Across the records, find how many lines include the string "black" and answer with only the figure.

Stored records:
——

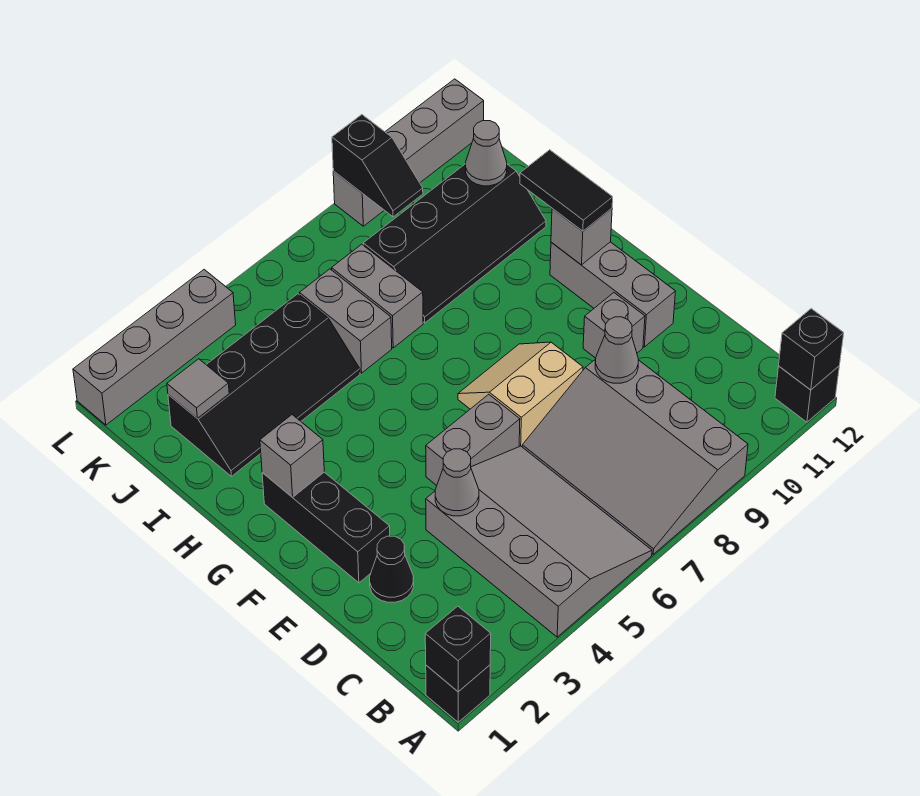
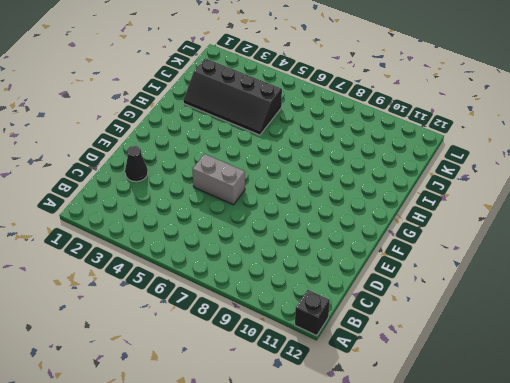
none -> black brick A1 level 1
none -> grey slope A4:D6 level 1 top 4
none -> grey slope A7:D9 level 1 top 9

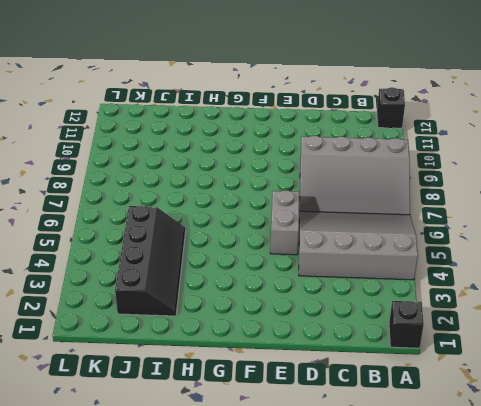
none -> black cone D2 level 1
none -> black brick E2:G2 level 1
none -> tan slope E7:F8 level 1 top E

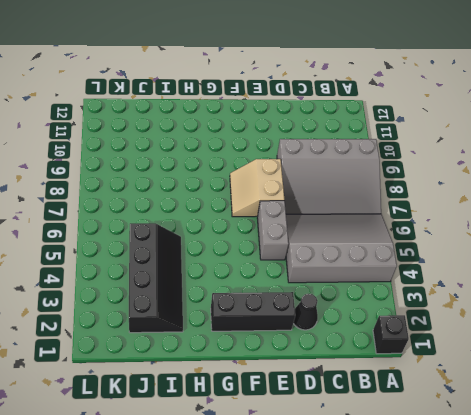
none -> black brick A12 level 1
none -> grey brick E10 level 1
none -> grey brick E11:G11 level 1

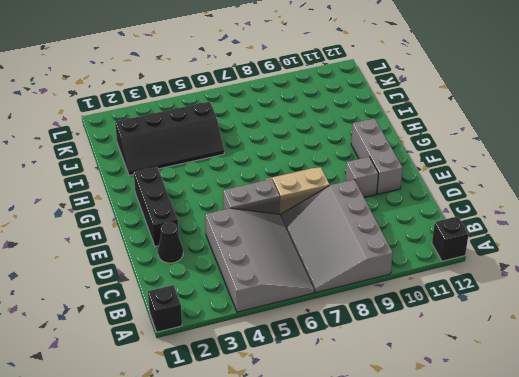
none -> grey brick I6:J6 level 1
none -> grey brick I7:J7 level 1
none -> black slope I8:J11 level 1 top J

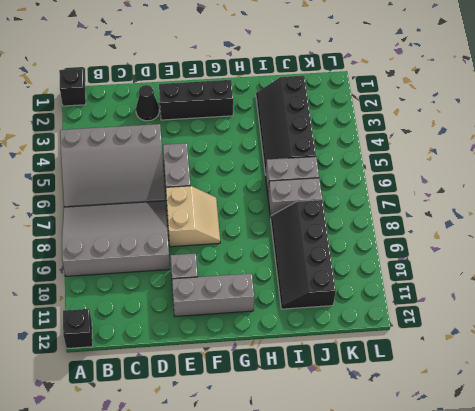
none -> grey brick L1:L4 level 1
none -> grey brick L9:L12 level 1
none -> black brick A1 level 2

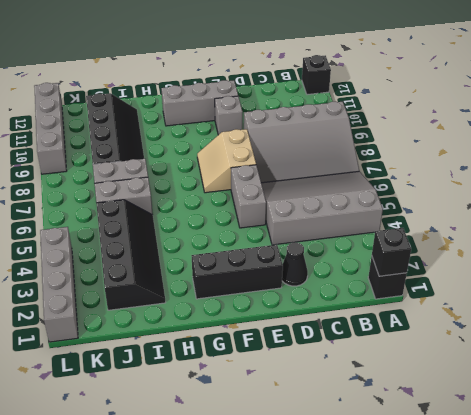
none -> black brick A12 level 2
none -> grey cone D4 level 2
none -> grey cone D9 level 2

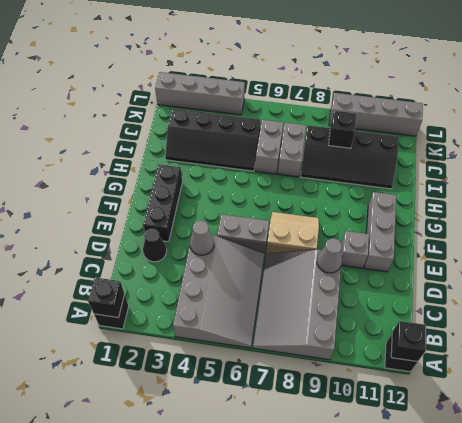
black brick J9 level 2 -> none
none -> grey brick G2 level 2
none -> grey brick G11 level 2
none -> grey tile J2 level 2

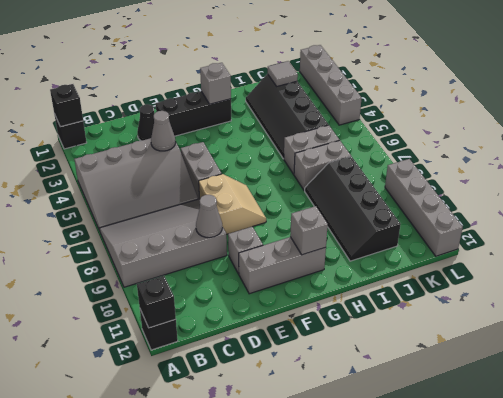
none -> grey cone J11 level 2
none -> black slope K9:L9 level 2 top L
none -> black tile G11:H11 level 3

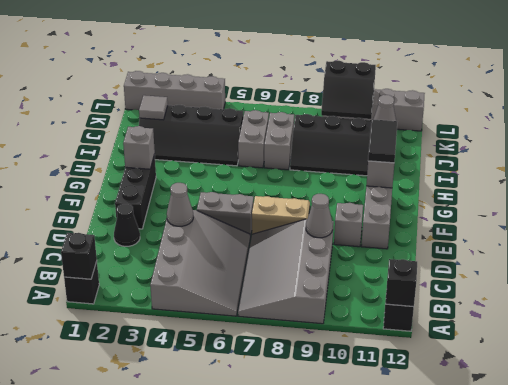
black slope K9:L10 level 2 top L -> black slope K9:L9 level 2 top L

——

Exercise response:
11